Required action: Go through the entries below and print each one exactly, leaving out pictures.

Materials provided:
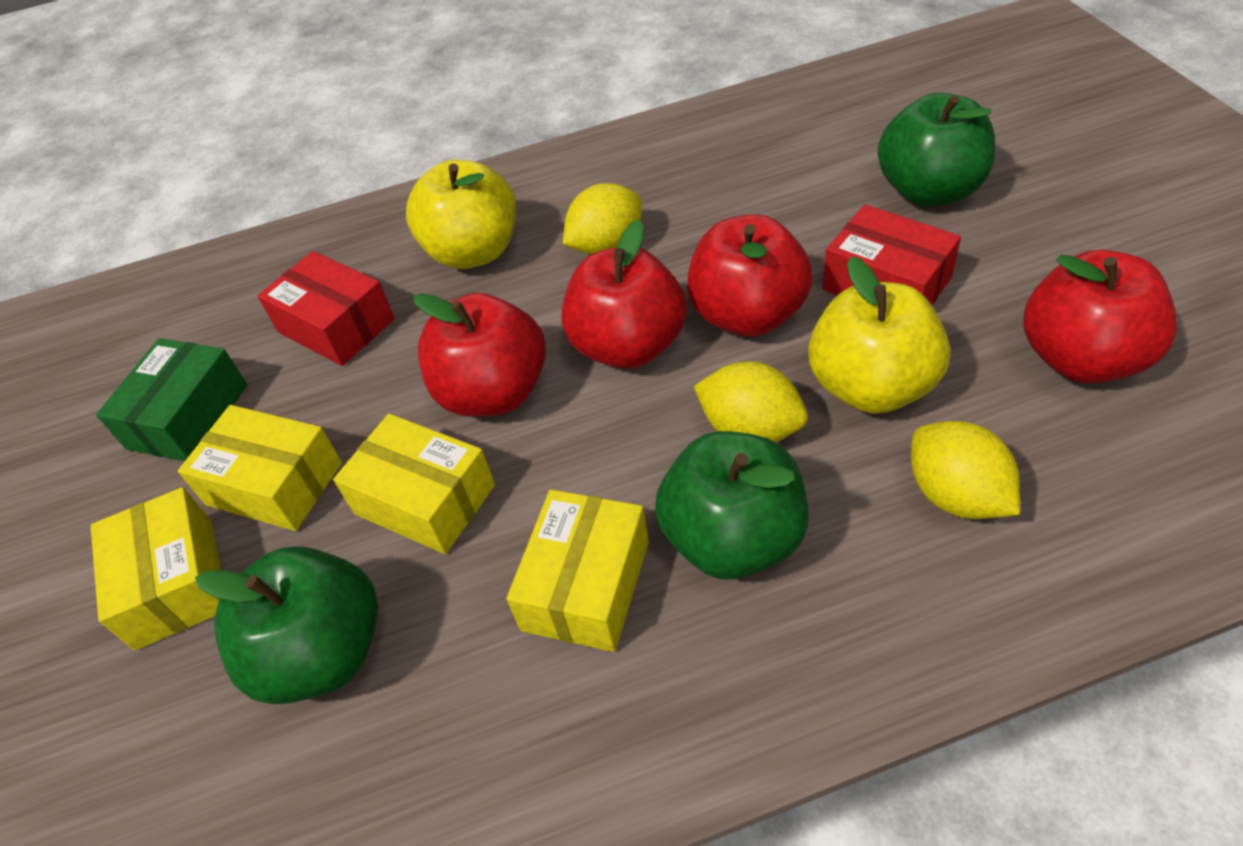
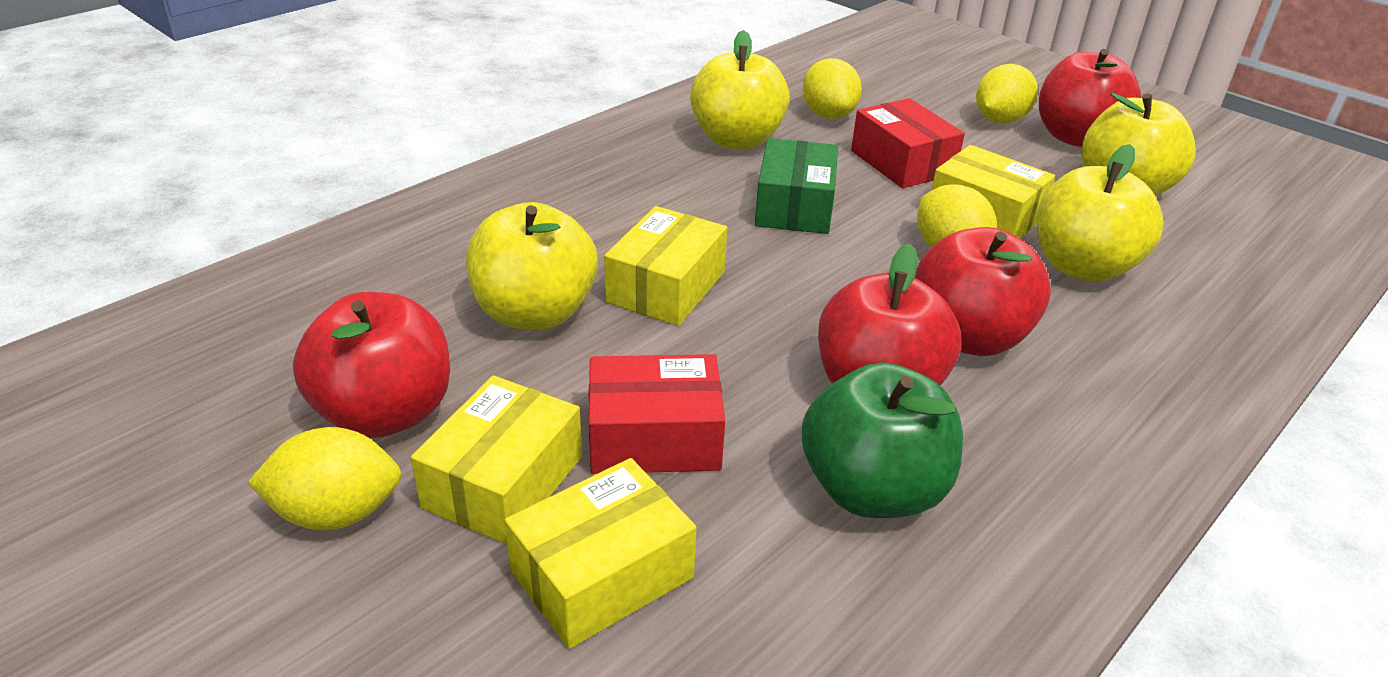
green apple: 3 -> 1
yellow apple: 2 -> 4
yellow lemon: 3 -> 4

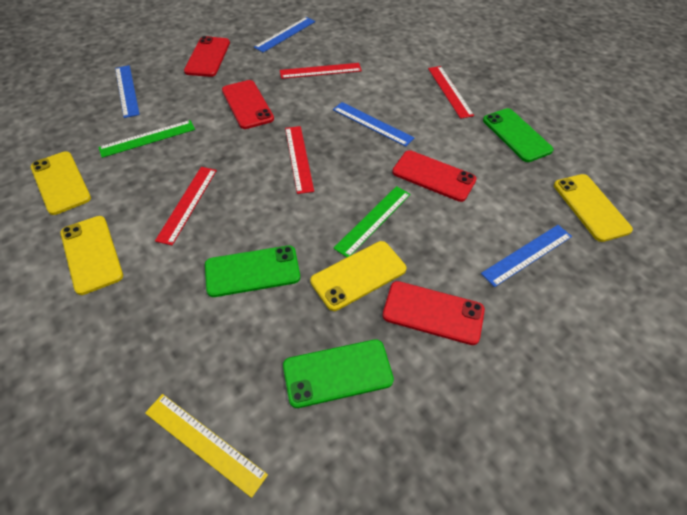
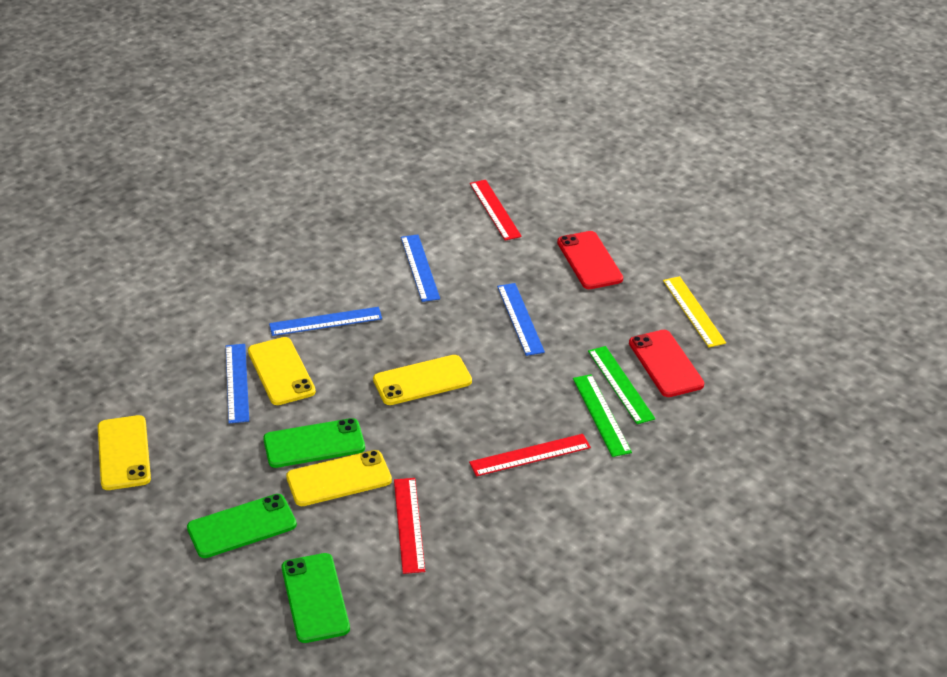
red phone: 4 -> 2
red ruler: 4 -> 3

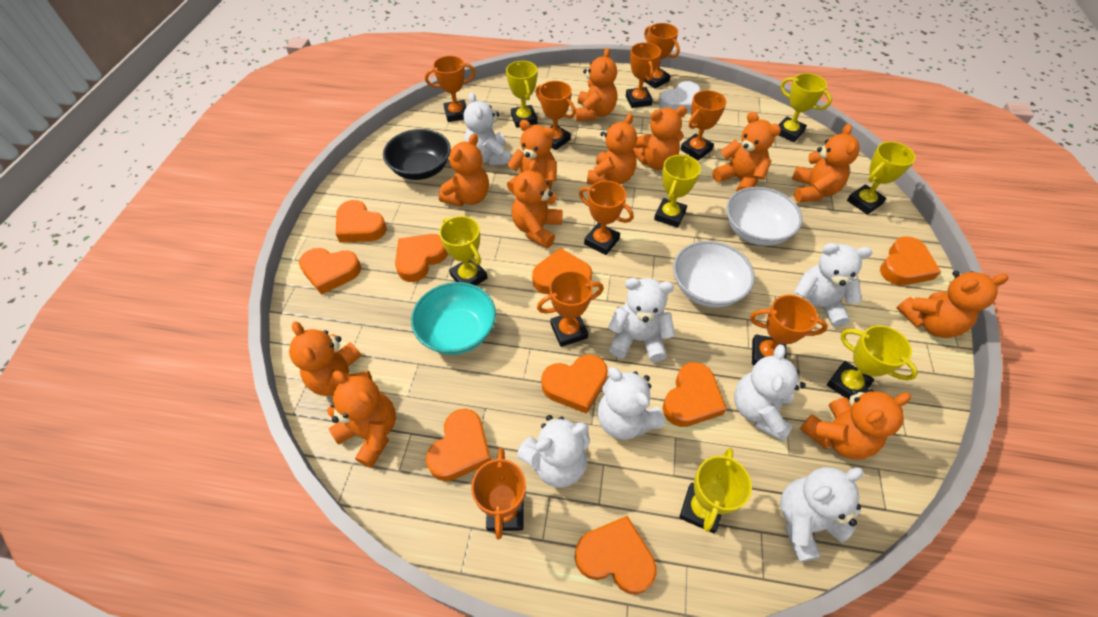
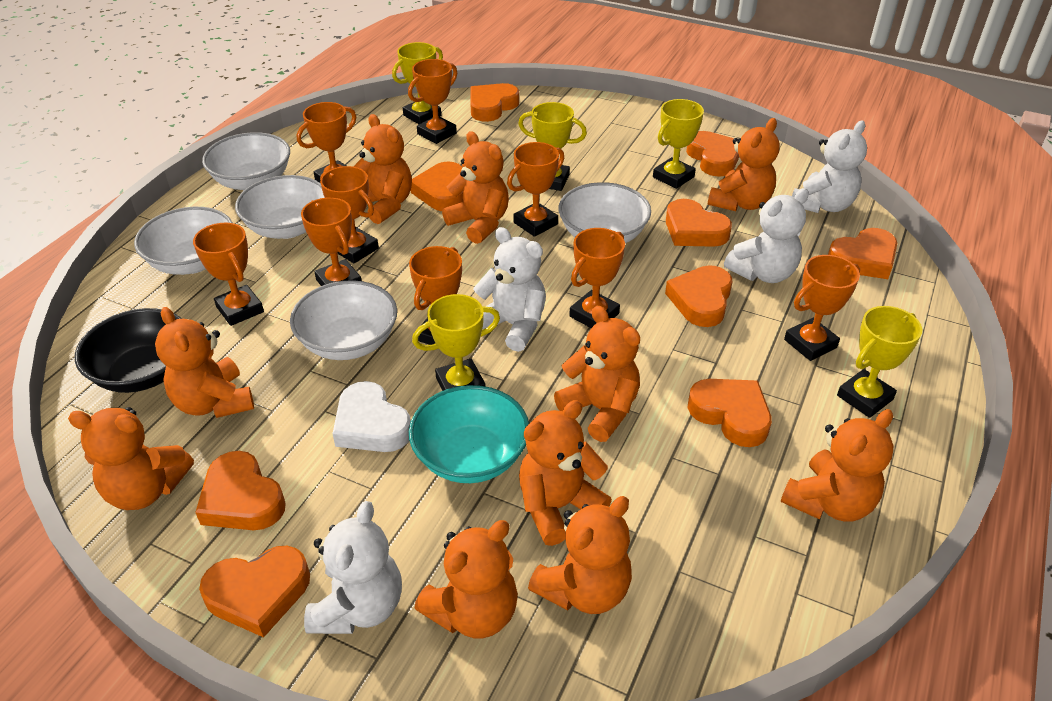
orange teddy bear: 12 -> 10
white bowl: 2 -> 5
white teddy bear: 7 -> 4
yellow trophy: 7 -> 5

Task output:
green apple: 3 -> 1
yellow apple: 2 -> 4
yellow lemon: 3 -> 4

red phone: 4 -> 2
red ruler: 4 -> 3

orange teddy bear: 12 -> 10
white bowl: 2 -> 5
white teddy bear: 7 -> 4
yellow trophy: 7 -> 5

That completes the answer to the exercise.